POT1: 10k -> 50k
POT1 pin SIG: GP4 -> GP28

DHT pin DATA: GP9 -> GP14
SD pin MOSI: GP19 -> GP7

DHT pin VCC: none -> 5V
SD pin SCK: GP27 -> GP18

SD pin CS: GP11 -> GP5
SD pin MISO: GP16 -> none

────────────────

* [PROBLEM]: Your response should consist of the records, printed exactly.

* [WRITTEN SOLUTION]:
POT1: 10k -> 50k
POT1 pin SIG: GP4 -> GP28

DHT pin DATA: GP9 -> GP14
SD pin MOSI: GP19 -> GP7

DHT pin VCC: none -> 5V
SD pin SCK: GP27 -> GP18

SD pin CS: GP11 -> GP5
SD pin MISO: GP16 -> none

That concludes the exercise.